* GIVEN INFORMATION

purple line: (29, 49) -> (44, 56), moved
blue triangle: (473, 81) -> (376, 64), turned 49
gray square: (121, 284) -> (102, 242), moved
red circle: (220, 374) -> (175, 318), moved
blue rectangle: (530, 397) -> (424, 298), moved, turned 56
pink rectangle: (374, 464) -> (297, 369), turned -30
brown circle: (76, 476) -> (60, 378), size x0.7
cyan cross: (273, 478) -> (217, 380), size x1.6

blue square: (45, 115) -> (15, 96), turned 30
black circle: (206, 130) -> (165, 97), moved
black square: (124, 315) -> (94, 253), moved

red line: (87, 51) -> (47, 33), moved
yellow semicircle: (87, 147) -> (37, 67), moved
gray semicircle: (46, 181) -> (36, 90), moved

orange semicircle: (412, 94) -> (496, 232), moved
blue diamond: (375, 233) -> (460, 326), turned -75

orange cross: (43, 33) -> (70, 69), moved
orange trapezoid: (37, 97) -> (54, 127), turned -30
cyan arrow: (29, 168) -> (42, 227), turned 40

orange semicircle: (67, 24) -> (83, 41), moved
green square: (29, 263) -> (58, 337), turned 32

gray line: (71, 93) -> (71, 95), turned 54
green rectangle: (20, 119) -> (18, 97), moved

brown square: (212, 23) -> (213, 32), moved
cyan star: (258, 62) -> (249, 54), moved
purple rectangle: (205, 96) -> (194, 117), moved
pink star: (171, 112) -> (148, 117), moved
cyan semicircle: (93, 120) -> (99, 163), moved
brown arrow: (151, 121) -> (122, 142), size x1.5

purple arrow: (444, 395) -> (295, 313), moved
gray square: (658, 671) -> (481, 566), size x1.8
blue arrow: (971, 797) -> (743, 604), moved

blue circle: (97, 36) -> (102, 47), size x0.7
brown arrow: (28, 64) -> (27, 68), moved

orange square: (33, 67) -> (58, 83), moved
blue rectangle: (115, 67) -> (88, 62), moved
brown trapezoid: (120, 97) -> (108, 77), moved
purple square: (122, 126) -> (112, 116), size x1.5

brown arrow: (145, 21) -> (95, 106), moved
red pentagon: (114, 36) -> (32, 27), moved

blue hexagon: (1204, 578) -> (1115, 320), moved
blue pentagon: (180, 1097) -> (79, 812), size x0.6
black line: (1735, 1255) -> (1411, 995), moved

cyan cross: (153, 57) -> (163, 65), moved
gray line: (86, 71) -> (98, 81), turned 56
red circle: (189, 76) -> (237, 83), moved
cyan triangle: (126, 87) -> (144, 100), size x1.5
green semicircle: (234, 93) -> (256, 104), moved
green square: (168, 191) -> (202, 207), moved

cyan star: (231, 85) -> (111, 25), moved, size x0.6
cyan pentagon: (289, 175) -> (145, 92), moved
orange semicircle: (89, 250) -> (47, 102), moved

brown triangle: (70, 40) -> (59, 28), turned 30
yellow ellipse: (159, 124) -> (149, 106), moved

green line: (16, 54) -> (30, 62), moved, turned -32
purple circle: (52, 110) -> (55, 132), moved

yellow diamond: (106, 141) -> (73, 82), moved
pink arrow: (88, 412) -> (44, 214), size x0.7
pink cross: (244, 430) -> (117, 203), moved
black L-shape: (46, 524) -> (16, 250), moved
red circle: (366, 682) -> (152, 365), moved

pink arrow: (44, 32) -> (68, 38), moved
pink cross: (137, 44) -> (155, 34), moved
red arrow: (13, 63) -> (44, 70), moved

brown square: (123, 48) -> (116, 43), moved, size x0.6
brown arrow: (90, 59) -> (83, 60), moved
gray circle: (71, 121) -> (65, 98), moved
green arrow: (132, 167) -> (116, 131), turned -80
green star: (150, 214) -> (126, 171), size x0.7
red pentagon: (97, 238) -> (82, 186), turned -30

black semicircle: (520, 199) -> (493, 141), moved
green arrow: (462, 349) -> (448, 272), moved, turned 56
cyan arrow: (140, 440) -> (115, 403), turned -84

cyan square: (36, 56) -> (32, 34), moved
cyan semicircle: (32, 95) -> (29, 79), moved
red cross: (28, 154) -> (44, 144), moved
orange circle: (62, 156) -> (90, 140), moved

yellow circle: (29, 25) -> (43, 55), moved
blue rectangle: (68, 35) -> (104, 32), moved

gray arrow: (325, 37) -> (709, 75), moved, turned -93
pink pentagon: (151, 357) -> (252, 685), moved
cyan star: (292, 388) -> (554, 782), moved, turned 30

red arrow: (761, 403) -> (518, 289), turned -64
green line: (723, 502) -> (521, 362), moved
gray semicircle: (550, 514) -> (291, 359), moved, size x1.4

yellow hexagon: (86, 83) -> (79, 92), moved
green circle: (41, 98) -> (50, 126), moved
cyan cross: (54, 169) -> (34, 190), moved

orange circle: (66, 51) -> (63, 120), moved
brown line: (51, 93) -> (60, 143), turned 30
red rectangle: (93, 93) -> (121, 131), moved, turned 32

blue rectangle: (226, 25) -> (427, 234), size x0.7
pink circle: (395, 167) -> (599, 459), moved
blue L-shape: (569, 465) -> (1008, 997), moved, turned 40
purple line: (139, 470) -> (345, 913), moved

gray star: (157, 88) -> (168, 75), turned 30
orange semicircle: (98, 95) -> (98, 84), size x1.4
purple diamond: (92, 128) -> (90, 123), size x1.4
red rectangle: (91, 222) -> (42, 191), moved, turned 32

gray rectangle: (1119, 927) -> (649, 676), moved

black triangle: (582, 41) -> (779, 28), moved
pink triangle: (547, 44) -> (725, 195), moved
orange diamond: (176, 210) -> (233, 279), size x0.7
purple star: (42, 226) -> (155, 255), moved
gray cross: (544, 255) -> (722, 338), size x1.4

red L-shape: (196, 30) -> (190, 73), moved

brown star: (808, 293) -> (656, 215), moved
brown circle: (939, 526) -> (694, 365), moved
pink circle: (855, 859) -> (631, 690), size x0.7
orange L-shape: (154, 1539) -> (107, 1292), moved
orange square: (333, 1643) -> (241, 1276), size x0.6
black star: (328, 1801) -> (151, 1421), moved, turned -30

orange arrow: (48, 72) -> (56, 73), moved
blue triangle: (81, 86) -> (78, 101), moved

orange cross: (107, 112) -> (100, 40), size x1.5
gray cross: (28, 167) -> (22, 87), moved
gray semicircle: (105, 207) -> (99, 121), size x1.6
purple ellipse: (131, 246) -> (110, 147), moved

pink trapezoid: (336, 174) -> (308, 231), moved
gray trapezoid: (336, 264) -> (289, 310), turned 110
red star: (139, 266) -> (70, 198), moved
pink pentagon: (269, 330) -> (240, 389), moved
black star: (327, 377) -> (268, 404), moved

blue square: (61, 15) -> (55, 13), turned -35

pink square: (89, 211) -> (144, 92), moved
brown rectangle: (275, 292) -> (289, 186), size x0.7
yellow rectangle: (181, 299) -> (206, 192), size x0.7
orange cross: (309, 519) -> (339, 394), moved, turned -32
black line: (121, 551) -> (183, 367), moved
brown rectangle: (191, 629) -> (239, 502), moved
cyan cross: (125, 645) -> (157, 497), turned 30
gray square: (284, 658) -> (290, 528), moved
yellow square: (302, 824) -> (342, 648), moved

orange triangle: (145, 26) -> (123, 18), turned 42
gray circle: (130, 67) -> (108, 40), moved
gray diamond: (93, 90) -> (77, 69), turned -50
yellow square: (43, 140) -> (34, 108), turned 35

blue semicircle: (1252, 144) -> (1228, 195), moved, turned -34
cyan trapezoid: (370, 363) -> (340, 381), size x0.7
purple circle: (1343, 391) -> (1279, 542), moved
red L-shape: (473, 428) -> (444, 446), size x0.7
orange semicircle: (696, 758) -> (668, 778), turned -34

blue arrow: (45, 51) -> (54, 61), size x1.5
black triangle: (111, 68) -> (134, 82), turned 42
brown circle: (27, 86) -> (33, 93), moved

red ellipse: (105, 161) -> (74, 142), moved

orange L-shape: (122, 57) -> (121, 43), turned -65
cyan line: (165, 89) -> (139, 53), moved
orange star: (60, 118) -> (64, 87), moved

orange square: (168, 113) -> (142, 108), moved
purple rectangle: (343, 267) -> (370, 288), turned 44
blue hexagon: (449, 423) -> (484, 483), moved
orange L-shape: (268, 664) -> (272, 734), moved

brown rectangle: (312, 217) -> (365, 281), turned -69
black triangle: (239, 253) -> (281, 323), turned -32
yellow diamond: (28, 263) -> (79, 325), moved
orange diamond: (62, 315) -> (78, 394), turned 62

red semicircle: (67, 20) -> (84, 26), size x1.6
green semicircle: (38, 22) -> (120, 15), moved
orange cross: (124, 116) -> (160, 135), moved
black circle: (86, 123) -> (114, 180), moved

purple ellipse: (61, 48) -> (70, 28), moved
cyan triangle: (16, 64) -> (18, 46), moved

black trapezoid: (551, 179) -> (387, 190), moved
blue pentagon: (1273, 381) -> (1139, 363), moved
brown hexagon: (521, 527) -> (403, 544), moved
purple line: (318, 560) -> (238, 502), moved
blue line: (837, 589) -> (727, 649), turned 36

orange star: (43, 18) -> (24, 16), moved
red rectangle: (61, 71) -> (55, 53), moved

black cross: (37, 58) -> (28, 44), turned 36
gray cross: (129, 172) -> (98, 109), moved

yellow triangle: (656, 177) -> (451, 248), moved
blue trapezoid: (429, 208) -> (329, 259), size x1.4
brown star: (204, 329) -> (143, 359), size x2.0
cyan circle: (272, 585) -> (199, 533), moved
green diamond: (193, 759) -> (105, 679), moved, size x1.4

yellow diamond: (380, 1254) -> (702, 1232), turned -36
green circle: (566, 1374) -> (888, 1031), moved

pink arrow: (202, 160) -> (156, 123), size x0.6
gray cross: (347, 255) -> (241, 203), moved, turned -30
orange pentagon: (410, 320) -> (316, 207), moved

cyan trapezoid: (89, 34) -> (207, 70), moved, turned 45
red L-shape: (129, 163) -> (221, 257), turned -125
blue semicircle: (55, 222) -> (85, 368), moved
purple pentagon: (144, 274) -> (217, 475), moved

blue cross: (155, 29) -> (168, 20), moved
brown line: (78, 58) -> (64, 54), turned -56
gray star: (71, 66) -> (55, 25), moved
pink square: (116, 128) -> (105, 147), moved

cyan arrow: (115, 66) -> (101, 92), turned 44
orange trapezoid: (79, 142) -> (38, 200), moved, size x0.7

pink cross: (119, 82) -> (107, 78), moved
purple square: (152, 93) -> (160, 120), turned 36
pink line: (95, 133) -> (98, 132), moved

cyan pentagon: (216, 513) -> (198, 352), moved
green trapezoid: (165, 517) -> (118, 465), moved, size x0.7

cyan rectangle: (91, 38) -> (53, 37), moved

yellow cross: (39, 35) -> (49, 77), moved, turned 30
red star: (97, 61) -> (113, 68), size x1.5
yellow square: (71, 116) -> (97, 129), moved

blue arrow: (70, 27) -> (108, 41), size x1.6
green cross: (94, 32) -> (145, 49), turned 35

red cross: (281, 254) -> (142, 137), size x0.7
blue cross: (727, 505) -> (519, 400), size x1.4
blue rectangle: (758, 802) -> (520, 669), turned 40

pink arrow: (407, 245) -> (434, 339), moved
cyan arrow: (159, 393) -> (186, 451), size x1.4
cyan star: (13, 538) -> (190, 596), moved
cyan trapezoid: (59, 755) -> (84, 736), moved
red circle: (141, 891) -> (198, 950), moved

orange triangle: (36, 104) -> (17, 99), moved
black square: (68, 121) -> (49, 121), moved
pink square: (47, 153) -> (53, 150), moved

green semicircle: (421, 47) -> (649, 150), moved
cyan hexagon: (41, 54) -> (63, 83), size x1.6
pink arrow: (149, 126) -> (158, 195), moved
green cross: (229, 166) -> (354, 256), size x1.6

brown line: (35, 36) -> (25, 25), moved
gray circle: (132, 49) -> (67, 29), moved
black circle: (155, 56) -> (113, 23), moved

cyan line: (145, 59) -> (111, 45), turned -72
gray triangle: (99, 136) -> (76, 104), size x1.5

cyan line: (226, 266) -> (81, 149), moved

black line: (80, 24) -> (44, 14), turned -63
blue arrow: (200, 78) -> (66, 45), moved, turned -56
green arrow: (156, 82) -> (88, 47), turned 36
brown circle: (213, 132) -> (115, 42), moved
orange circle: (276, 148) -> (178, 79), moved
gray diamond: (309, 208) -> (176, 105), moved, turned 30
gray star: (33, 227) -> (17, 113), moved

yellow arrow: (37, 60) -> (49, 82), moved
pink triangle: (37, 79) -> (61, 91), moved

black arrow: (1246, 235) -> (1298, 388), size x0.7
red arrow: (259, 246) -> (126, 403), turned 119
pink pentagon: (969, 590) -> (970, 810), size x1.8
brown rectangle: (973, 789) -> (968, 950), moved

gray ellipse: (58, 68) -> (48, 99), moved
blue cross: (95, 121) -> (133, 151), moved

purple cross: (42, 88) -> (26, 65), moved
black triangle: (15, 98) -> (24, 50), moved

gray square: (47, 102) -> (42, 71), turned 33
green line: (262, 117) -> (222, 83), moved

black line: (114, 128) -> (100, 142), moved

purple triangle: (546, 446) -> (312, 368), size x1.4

* WHAT TO PRODUCE
Look over the records above and filter for each line with the word "diamond".

* SOLUTION BELOW
blue diamond: (375, 233) -> (460, 326), turned -75
yellow diamond: (106, 141) -> (73, 82), moved
purple diamond: (92, 128) -> (90, 123), size x1.4
orange diamond: (176, 210) -> (233, 279), size x0.7
gray diamond: (93, 90) -> (77, 69), turned -50
yellow diamond: (28, 263) -> (79, 325), moved
orange diamond: (62, 315) -> (78, 394), turned 62
green diamond: (193, 759) -> (105, 679), moved, size x1.4
yellow diamond: (380, 1254) -> (702, 1232), turned -36
gray diamond: (309, 208) -> (176, 105), moved, turned 30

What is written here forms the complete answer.